Here are the records. Write out exactly the lines between the one holding "brown triangle: moved 1 px right, 5 px up" and the one holding "black square: moved 10 px down", inclusive.

PROVIDED DATA:
------------------------------
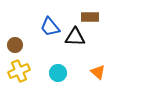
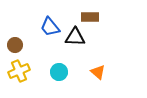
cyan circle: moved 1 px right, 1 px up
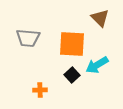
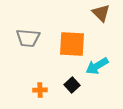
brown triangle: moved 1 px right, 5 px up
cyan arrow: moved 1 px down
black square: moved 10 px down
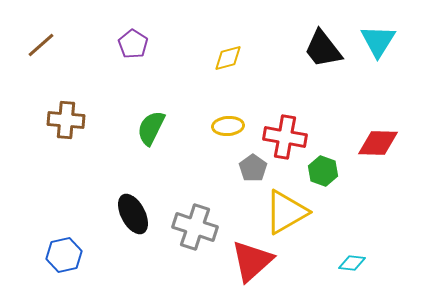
------------------------------
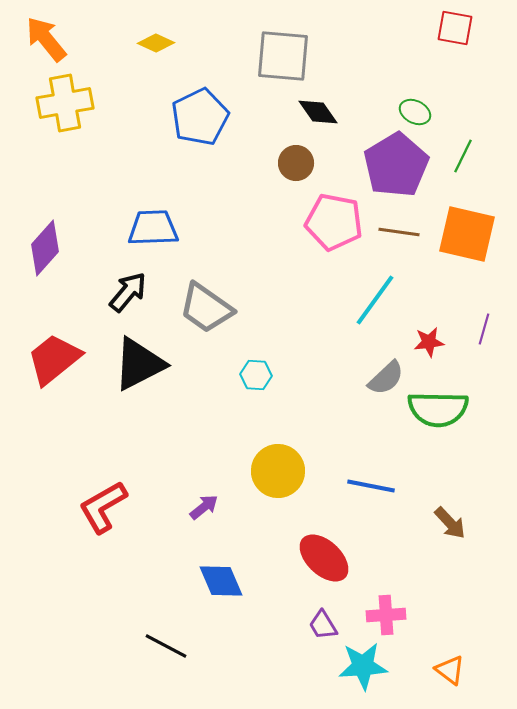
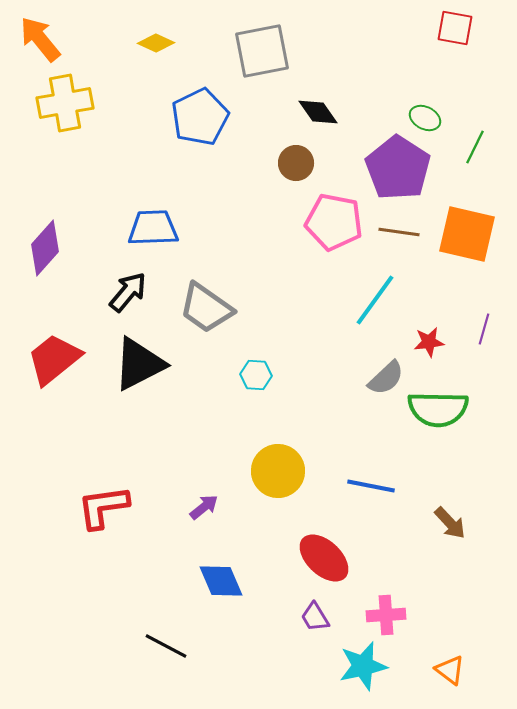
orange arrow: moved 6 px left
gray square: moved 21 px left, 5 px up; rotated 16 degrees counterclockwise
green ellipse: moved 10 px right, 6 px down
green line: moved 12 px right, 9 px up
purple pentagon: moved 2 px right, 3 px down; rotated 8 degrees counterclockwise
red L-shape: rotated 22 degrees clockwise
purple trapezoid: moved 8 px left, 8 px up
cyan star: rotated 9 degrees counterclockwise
------------------------------
SOLUTION:
brown triangle: moved 1 px right, 5 px up
cyan arrow: moved 1 px down
black square: moved 10 px down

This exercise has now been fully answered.